— RECORDED INFORMATION —
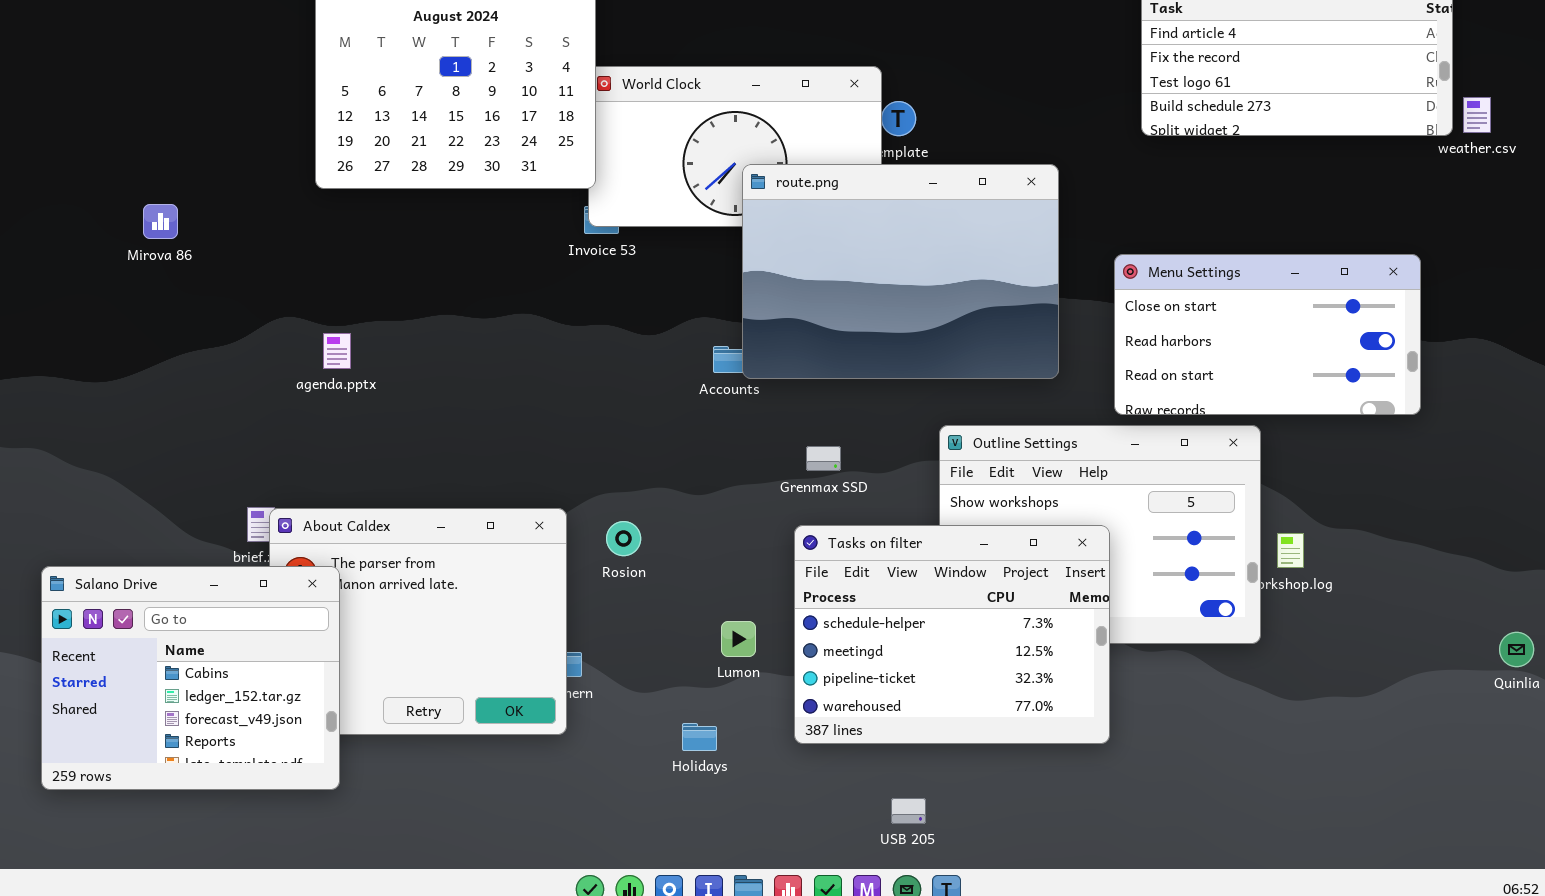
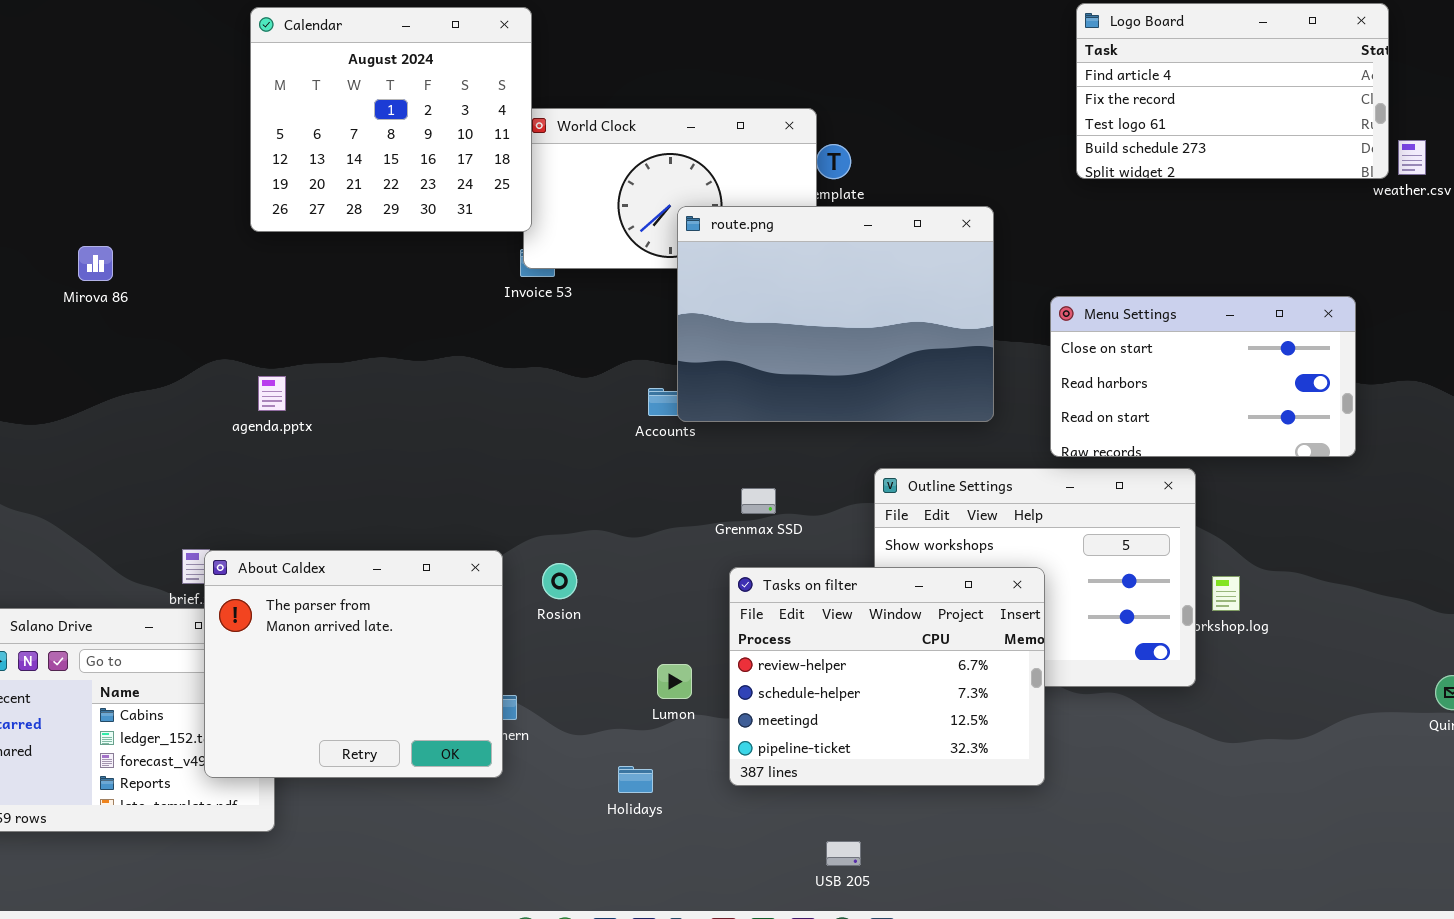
About Caldex: [269,508,567,735] -> [204,550,503,778], raised
Tasks on filter: [794,525,1110,744] -> [729,567,1045,786], scrolled up 1 row

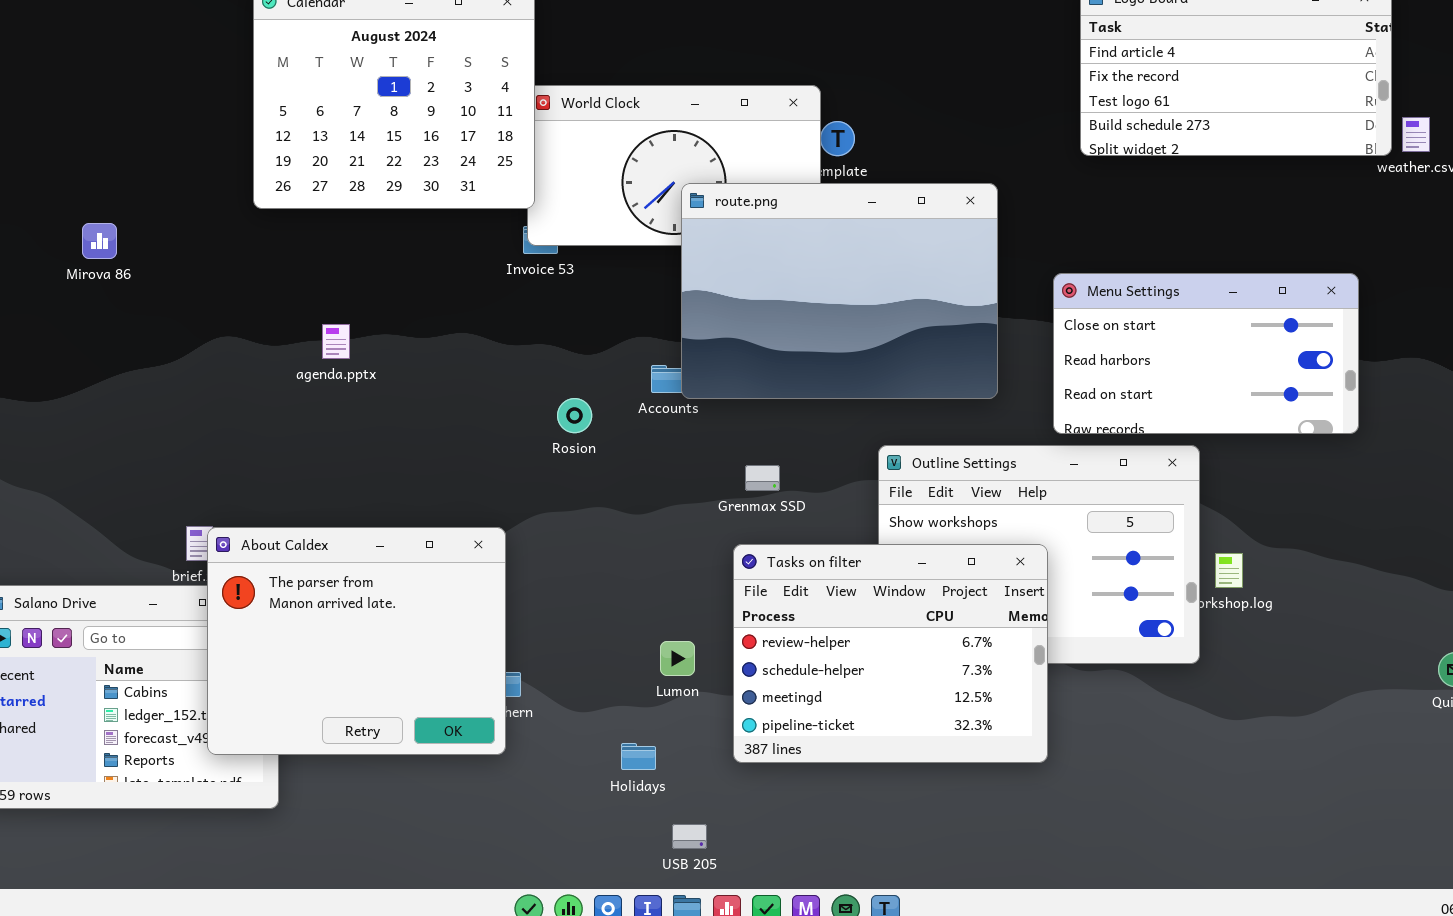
agenda.pptx: [258,376,286,411] -> [322,324,350,359], moved
Rosion: [542,563,577,599] -> [557,398,592,433], moved
USB 205: [826,841,861,866] -> [672,824,707,849], moved

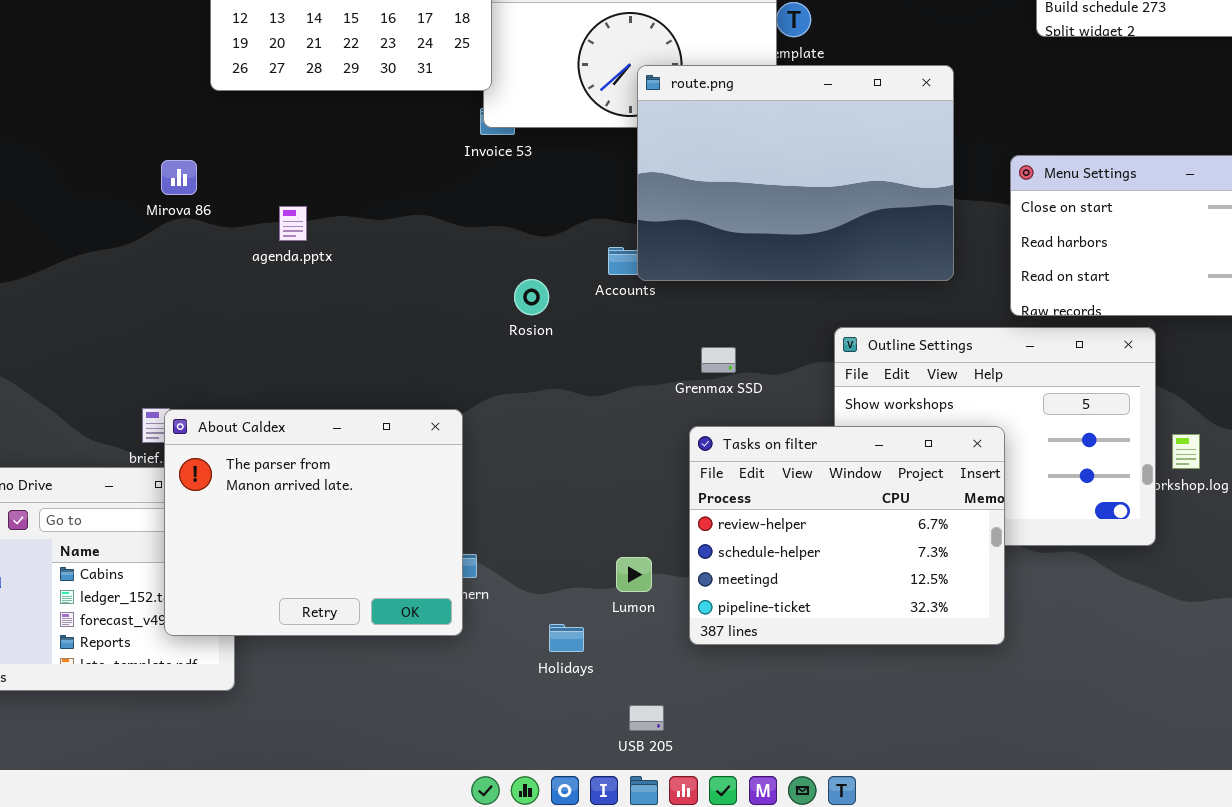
Mirova 86: [82,223,117,259] -> [161,160,197,195], moved
Lumon: [660,641,695,676] -> [616,557,652,592], moved
Holidays: [621,743,656,770] -> [549,624,584,652], moved

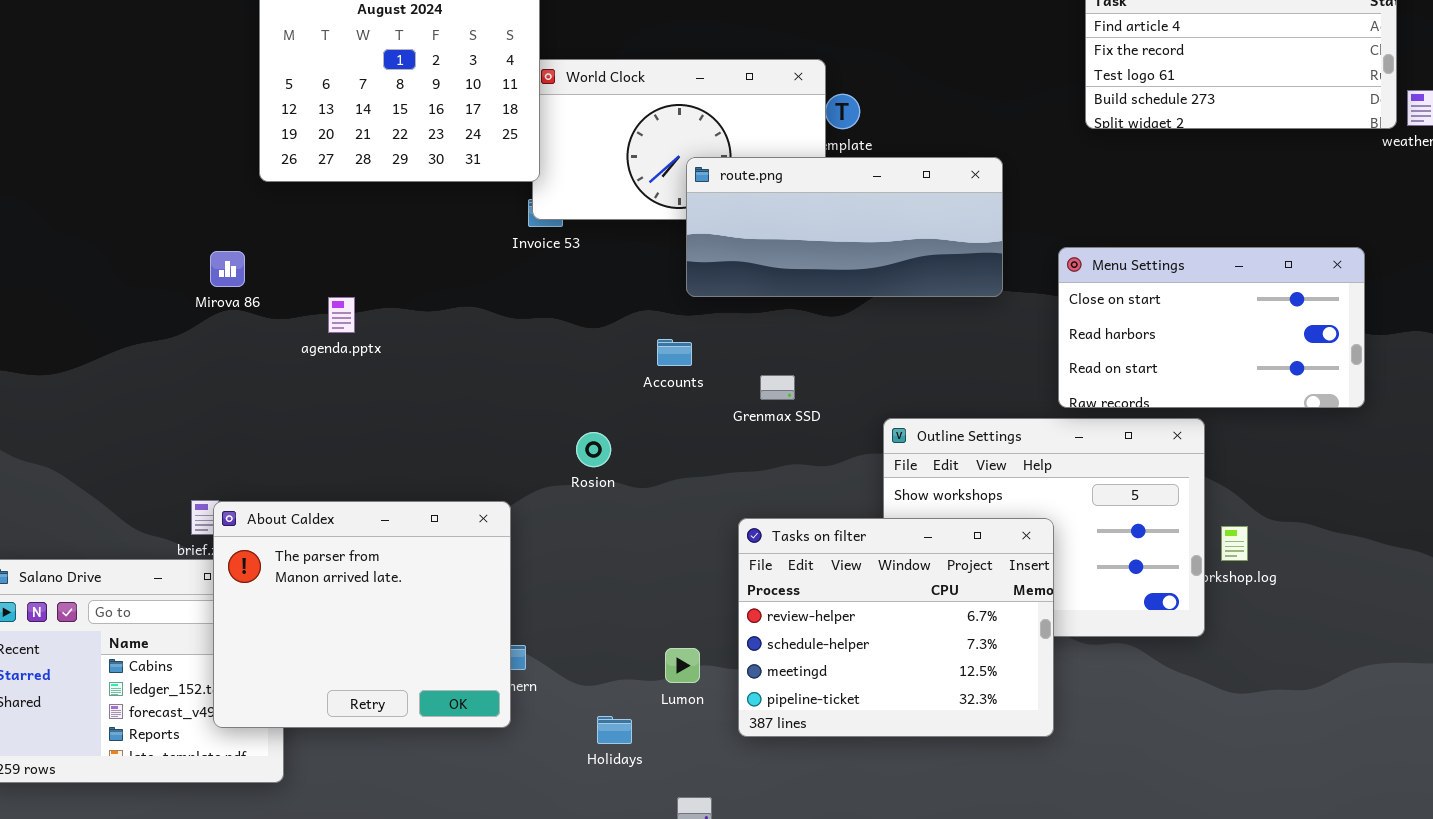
route.png: [637,65,954,281] -> [686,157,1003,297], resized
Rosion: [514,279,549,315] -> [576,432,611,467], moved
Grenmax SSD: [701,347,736,373] -> [760,375,795,400], moved

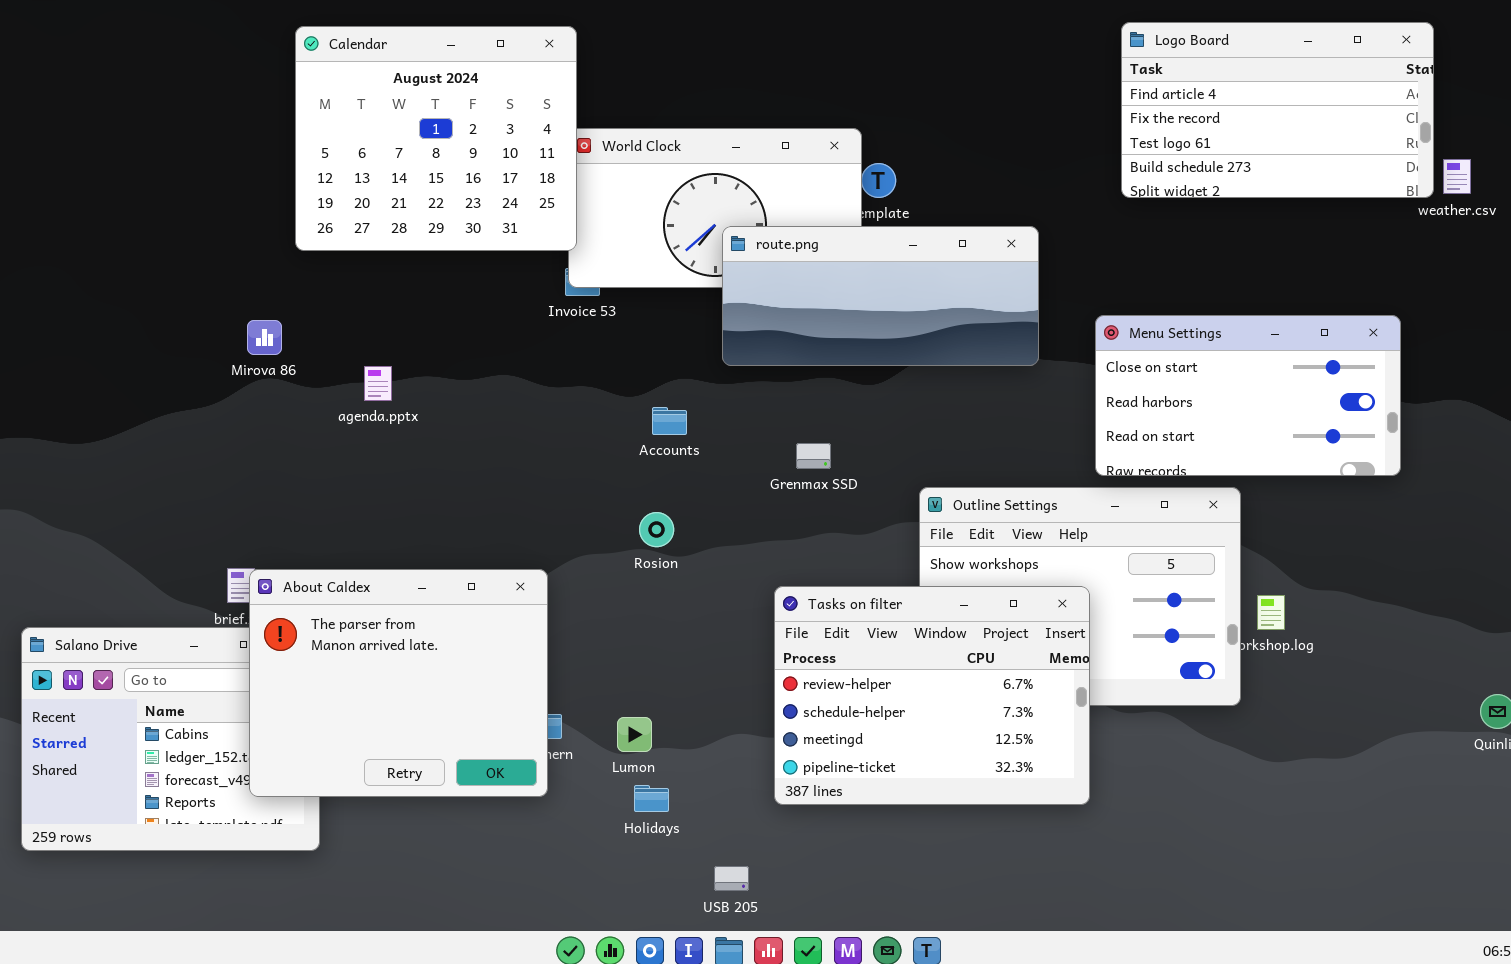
Accounts: [657,339,692,366] -> [652,407,687,435], moved
Rosion: [576,432,611,467] -> [639,512,674,547], moved
Lumon: [665,648,700,683] -> [617,717,652,752], moved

— WHAT THIS TASK INVOLVES —
Please repeat, exactly and only, the lines from the one containing "Accounts: [657,339,692,366] ->" through the last line of the records, both included.

— EXERCISE OUTPUT —
Accounts: [657,339,692,366] -> [652,407,687,435], moved
Rosion: [576,432,611,467] -> [639,512,674,547], moved
Lumon: [665,648,700,683] -> [617,717,652,752], moved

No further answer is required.